#### [Task description]
Copy every line of the records below word for word, leaving the pictures out of your answer.

#### [Data records]

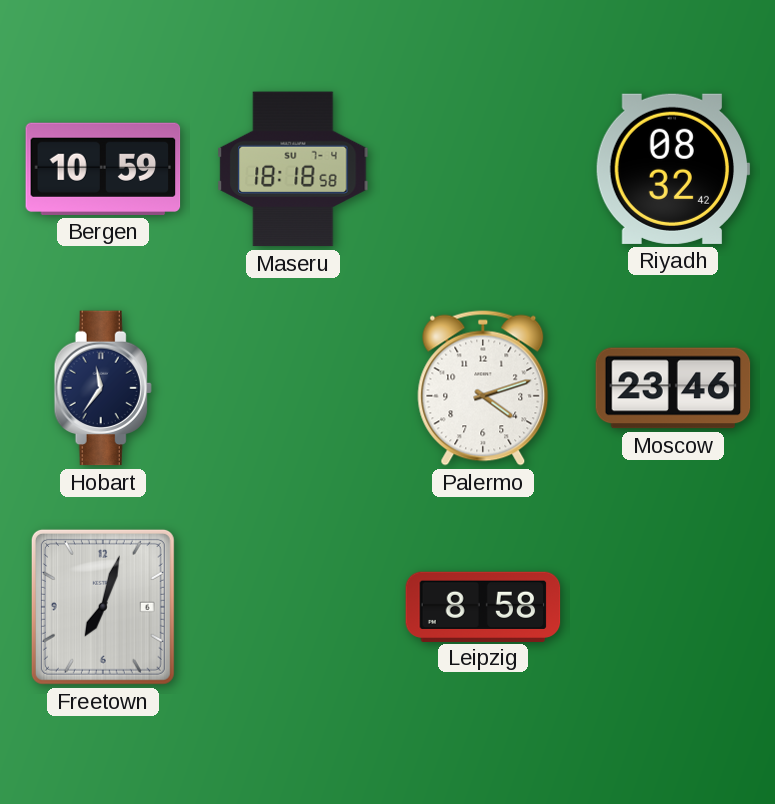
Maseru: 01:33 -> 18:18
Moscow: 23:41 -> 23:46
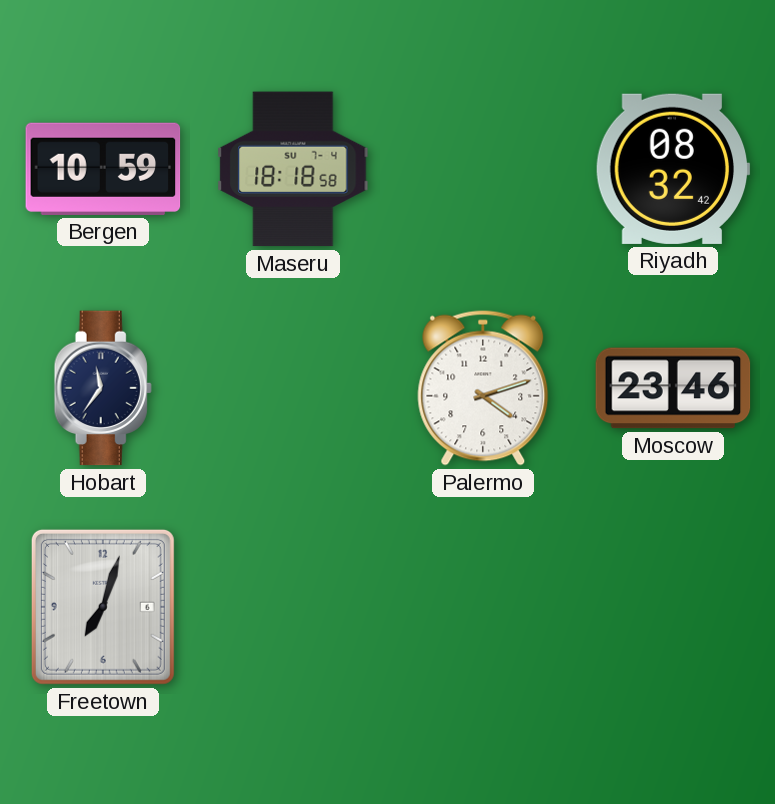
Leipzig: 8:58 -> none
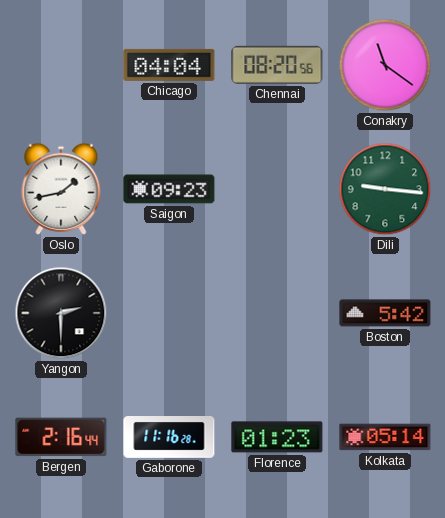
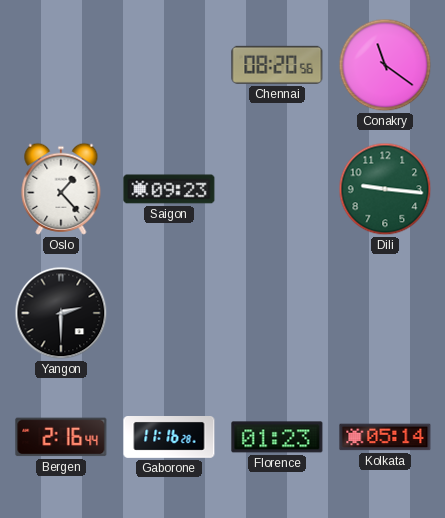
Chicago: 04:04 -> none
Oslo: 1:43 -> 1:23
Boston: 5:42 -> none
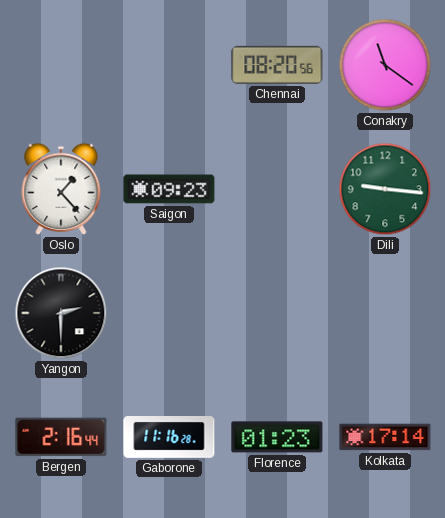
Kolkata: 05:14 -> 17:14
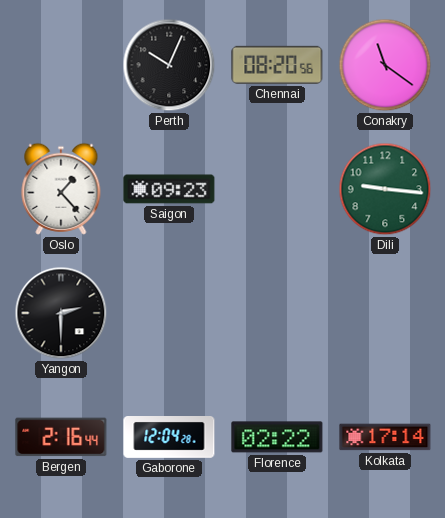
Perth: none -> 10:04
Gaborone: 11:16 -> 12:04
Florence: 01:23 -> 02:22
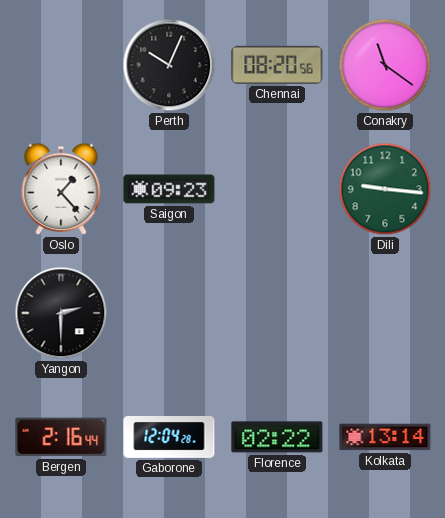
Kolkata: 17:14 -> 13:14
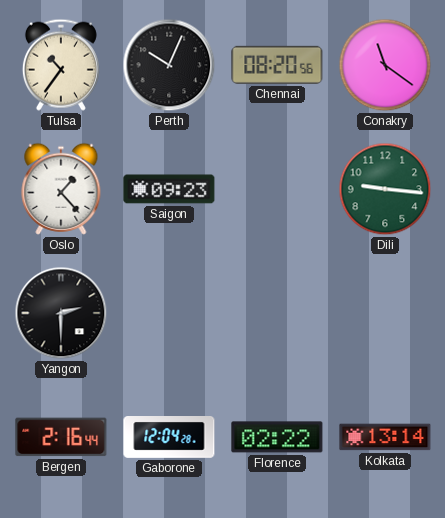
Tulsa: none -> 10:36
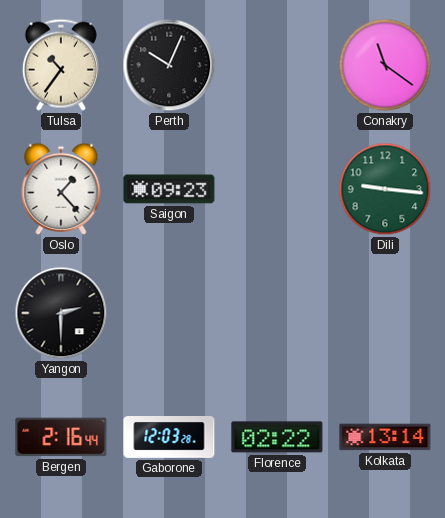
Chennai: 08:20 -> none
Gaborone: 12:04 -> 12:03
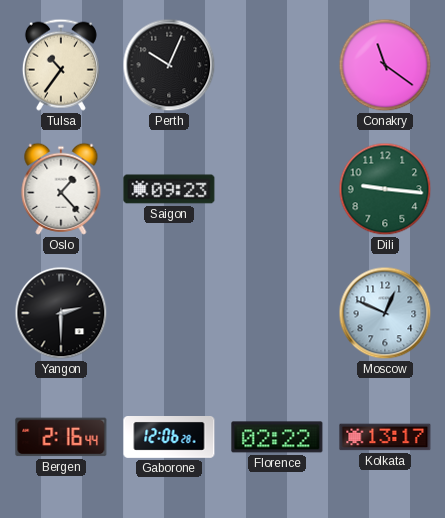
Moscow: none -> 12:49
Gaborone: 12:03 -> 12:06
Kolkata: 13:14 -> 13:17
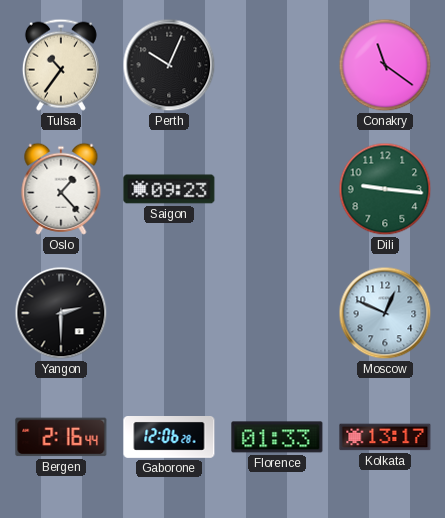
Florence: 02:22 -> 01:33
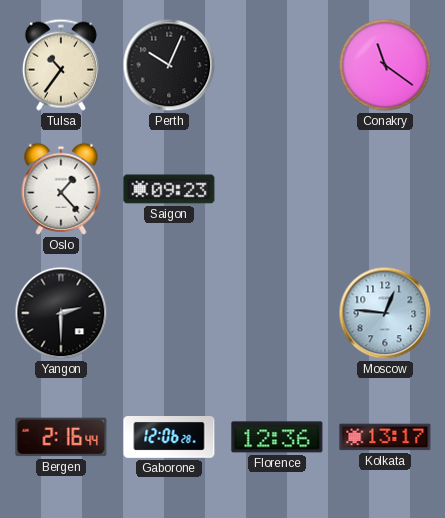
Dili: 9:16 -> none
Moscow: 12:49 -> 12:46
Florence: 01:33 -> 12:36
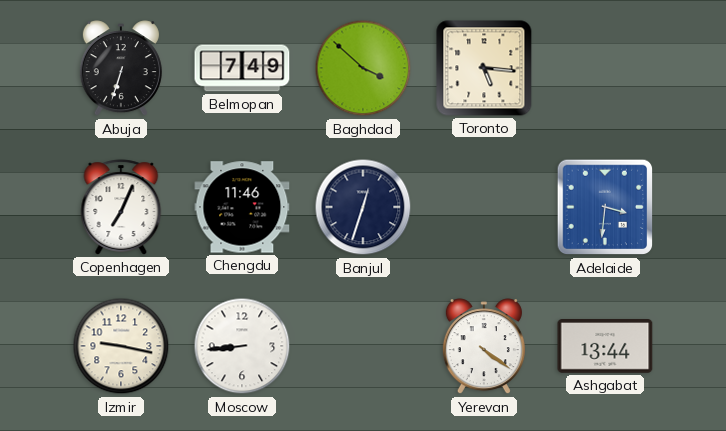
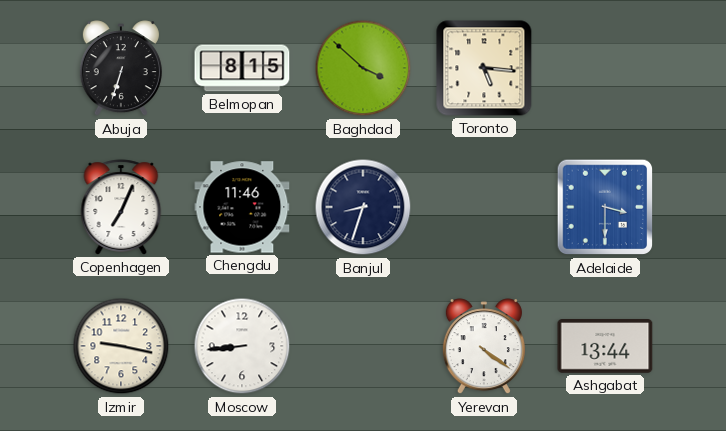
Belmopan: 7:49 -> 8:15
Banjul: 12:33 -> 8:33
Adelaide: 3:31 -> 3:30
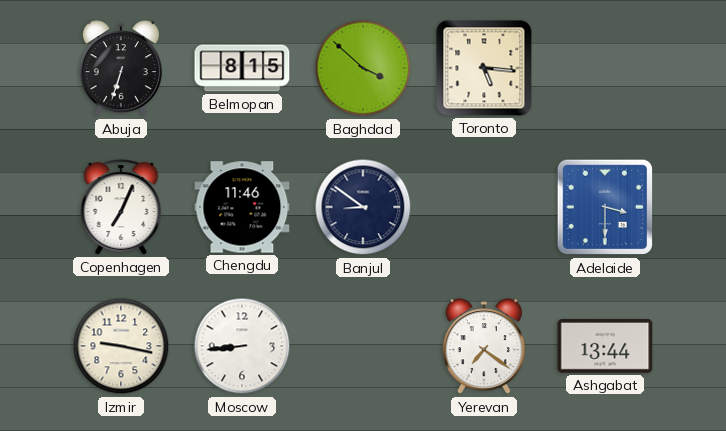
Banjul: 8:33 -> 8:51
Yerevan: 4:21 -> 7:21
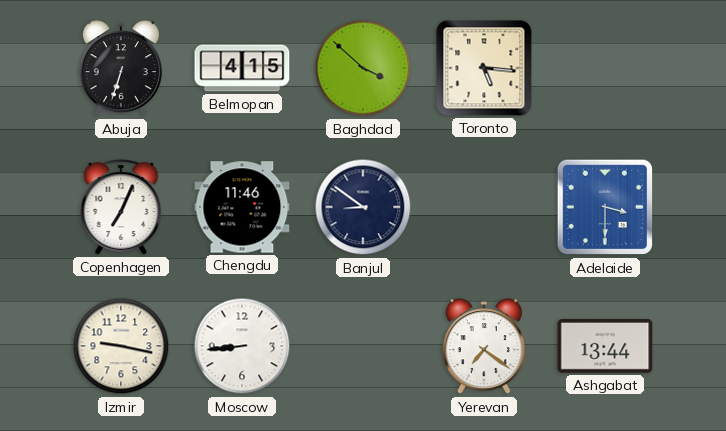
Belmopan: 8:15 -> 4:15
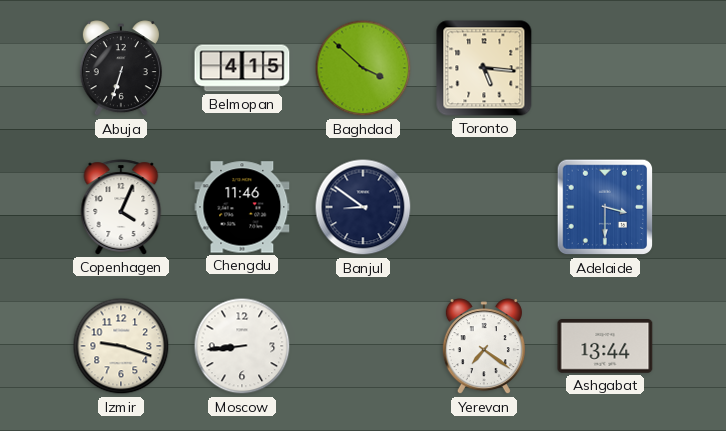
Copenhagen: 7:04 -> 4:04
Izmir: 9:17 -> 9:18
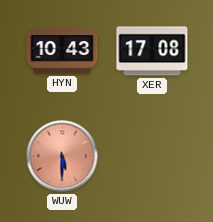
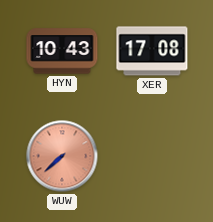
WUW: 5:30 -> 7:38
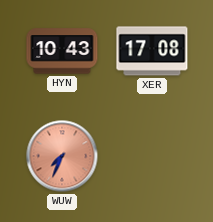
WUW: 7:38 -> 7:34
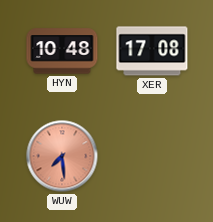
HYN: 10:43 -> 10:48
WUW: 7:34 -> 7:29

#### [Completed task]
Maseru: 01:33 -> 18:18
Moscow: 23:41 -> 23:46
Leipzig: 8:58 -> none
Chicago: 04:04 -> none
Oslo: 1:43 -> 1:23
Boston: 5:42 -> none
Kolkata: 05:14 -> 17:14
Perth: none -> 10:04
Gaborone: 11:16 -> 12:04
Florence: 01:23 -> 02:22
Kolkata: 17:14 -> 13:14
Tulsa: none -> 10:36
Chennai: 08:20 -> none
Gaborone: 12:04 -> 12:03
Moscow: none -> 12:49
Gaborone: 12:03 -> 12:06
Kolkata: 13:14 -> 13:17
Florence: 02:22 -> 01:33
Dili: 9:16 -> none
Moscow: 12:49 -> 12:46
Florence: 01:33 -> 12:36
Belmopan: 7:49 -> 8:15
Banjul: 12:33 -> 8:33
Adelaide: 3:31 -> 3:30
Banjul: 8:33 -> 8:51
Yerevan: 4:21 -> 7:21
Belmopan: 8:15 -> 4:15
Copenhagen: 7:04 -> 4:04
Izmir: 9:17 -> 9:18
WUW: 5:30 -> 7:38
WUW: 7:38 -> 7:34
HYN: 10:43 -> 10:48
WUW: 7:34 -> 7:29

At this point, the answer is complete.